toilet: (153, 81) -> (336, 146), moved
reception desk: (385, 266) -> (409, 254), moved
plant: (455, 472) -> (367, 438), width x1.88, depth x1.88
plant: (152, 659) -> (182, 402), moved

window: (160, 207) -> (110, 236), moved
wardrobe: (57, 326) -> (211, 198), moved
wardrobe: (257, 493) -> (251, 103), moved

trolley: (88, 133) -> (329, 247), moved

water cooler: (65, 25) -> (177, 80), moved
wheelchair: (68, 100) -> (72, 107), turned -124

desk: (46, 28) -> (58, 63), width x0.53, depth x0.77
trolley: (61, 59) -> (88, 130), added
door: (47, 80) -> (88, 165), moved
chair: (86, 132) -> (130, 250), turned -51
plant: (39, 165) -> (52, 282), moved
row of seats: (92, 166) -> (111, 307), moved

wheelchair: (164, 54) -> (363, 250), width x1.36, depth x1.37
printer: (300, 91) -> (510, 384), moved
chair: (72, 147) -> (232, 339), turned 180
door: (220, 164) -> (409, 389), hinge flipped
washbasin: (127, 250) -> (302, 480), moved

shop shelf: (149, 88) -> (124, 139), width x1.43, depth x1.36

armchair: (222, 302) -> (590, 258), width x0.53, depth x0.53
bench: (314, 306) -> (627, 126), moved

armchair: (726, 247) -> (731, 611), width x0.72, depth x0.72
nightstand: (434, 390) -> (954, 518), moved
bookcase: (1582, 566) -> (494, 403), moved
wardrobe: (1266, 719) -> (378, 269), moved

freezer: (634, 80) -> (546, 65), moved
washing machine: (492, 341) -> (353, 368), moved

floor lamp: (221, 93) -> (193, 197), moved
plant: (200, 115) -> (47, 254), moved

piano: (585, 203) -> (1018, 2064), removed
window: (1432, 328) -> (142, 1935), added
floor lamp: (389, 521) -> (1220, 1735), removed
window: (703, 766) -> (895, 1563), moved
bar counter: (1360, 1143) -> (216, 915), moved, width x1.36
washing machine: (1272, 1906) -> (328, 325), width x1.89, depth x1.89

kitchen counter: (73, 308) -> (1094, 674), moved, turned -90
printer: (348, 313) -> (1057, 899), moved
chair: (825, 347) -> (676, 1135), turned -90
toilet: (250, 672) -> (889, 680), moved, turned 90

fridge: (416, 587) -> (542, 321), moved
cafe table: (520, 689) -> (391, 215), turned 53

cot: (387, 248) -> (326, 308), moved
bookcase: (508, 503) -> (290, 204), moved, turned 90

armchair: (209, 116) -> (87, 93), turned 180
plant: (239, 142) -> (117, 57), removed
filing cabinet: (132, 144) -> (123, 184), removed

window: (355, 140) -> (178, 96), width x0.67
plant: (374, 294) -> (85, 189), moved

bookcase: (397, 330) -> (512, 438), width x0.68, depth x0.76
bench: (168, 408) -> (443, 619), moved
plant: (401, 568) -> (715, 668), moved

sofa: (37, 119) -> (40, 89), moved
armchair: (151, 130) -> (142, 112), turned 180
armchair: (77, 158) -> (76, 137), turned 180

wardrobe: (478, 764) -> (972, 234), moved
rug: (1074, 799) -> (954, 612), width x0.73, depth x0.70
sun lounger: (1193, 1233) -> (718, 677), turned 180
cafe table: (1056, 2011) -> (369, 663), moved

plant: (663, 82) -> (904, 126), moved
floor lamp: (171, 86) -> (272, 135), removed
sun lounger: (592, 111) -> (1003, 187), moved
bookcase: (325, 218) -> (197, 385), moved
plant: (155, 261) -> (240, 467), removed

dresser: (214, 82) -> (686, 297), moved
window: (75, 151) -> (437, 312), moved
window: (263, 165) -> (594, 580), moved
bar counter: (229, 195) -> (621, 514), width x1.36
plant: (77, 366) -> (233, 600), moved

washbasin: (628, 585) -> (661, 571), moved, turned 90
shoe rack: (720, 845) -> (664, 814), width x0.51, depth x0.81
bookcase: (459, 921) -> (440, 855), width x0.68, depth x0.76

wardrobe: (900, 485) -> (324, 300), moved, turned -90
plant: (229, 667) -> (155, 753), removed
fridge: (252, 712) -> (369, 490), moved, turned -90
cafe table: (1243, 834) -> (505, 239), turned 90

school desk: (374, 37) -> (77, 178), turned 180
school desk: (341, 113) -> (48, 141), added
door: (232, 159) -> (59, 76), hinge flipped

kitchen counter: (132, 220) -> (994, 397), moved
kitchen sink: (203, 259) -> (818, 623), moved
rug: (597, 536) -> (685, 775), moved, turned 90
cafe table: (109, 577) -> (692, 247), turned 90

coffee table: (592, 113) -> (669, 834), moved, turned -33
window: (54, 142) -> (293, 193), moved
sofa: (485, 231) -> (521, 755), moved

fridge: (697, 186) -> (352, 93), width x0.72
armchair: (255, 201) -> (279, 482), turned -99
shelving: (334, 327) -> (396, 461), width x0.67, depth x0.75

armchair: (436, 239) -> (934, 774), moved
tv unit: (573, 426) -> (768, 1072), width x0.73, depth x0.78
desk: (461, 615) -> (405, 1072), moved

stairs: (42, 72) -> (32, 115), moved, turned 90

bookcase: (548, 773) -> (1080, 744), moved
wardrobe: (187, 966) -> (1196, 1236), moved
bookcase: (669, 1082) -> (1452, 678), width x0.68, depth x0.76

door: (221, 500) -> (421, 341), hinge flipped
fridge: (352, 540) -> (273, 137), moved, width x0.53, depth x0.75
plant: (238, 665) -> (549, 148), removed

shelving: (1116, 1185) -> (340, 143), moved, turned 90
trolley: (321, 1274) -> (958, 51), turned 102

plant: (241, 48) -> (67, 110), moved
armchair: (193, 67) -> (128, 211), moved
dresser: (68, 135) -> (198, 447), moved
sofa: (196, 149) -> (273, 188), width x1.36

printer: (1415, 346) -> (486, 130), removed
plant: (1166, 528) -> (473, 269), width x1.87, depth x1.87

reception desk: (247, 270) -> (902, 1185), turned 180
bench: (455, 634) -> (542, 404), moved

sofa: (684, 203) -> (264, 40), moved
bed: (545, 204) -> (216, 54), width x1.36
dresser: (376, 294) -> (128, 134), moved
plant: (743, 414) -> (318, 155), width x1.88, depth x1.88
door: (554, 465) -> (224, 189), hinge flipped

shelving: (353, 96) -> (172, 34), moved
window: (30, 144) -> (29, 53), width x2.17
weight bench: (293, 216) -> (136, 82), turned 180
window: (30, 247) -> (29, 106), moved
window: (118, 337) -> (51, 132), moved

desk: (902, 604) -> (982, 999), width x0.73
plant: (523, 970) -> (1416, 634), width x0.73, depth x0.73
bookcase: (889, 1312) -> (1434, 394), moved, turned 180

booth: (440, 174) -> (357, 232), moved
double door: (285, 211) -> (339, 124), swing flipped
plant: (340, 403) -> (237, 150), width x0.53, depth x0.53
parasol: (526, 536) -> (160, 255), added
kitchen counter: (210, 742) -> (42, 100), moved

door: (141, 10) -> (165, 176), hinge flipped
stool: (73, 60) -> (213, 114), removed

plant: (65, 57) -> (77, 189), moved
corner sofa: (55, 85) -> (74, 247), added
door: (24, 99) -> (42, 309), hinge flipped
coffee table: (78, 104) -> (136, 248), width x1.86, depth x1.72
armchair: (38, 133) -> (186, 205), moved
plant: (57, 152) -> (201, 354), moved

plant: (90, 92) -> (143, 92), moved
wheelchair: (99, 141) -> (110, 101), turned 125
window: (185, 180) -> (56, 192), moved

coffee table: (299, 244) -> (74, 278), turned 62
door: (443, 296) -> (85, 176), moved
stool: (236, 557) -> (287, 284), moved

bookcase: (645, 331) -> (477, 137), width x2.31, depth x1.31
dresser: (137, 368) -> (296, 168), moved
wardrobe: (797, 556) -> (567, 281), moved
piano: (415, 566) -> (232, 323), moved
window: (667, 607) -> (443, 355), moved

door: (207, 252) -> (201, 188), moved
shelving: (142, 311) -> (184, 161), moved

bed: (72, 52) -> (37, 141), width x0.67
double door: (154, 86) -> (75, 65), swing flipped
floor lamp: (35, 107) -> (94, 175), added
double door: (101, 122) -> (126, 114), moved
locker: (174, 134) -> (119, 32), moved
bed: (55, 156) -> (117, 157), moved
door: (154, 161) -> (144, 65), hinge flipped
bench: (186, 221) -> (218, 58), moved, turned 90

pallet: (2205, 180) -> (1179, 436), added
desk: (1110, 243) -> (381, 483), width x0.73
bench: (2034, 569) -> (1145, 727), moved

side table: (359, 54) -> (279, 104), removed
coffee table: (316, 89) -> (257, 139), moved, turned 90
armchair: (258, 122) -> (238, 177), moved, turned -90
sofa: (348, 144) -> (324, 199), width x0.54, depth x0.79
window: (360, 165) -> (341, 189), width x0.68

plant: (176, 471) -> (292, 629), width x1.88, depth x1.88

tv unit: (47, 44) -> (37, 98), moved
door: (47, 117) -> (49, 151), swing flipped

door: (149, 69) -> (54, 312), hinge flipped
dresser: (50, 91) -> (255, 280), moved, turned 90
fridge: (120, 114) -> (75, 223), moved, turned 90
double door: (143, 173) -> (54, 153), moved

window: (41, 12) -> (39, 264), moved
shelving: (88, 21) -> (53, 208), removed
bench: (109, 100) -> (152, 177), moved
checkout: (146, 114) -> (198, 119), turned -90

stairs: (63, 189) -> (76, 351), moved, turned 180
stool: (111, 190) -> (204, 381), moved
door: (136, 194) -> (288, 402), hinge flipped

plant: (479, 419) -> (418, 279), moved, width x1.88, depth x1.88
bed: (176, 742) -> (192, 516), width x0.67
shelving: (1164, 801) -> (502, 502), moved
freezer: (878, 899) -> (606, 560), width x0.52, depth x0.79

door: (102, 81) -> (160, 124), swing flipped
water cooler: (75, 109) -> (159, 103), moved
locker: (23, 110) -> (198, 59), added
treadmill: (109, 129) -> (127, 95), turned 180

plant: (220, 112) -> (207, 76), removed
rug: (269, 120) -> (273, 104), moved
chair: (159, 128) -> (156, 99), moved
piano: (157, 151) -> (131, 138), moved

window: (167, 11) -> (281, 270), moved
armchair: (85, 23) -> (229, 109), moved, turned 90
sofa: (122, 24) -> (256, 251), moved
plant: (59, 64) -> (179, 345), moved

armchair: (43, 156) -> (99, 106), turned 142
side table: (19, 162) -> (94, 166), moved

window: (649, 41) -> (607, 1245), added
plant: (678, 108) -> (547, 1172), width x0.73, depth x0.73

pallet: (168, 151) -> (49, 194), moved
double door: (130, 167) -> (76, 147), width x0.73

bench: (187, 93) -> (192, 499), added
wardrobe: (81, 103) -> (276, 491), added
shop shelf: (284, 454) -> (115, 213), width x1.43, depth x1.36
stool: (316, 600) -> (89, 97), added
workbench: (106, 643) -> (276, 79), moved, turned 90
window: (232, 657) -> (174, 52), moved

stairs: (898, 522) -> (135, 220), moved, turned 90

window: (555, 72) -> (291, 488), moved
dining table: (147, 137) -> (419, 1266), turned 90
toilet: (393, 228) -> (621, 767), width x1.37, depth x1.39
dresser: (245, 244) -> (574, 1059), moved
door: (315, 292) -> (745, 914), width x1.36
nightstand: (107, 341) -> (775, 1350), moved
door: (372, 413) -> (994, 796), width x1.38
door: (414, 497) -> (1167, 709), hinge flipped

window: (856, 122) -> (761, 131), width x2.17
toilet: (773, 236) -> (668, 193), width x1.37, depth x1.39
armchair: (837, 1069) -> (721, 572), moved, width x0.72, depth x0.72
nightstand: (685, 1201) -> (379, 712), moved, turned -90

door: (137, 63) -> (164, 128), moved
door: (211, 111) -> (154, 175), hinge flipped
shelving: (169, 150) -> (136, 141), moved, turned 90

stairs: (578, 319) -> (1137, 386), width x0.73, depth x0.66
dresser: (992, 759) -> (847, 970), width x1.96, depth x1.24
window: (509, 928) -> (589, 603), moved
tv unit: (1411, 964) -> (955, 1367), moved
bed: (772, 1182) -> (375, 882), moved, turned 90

__THE TASK__:
Give back, verbatim, the lines from the top of the entries above through the line containing "bookcase: (1582, 566) -> (494, 403), moved".

__FINISHED TASK__:
toilet: (153, 81) -> (336, 146), moved
reception desk: (385, 266) -> (409, 254), moved
plant: (455, 472) -> (367, 438), width x1.88, depth x1.88
plant: (152, 659) -> (182, 402), moved

window: (160, 207) -> (110, 236), moved
wardrobe: (57, 326) -> (211, 198), moved
wardrobe: (257, 493) -> (251, 103), moved

trolley: (88, 133) -> (329, 247), moved

water cooler: (65, 25) -> (177, 80), moved
wheelchair: (68, 100) -> (72, 107), turned -124

desk: (46, 28) -> (58, 63), width x0.53, depth x0.77
trolley: (61, 59) -> (88, 130), added
door: (47, 80) -> (88, 165), moved
chair: (86, 132) -> (130, 250), turned -51
plant: (39, 165) -> (52, 282), moved
row of seats: (92, 166) -> (111, 307), moved

wheelchair: (164, 54) -> (363, 250), width x1.36, depth x1.37
printer: (300, 91) -> (510, 384), moved
chair: (72, 147) -> (232, 339), turned 180
door: (220, 164) -> (409, 389), hinge flipped
washbasin: (127, 250) -> (302, 480), moved

shop shelf: (149, 88) -> (124, 139), width x1.43, depth x1.36

armchair: (222, 302) -> (590, 258), width x0.53, depth x0.53
bench: (314, 306) -> (627, 126), moved

armchair: (726, 247) -> (731, 611), width x0.72, depth x0.72
nightstand: (434, 390) -> (954, 518), moved
bookcase: (1582, 566) -> (494, 403), moved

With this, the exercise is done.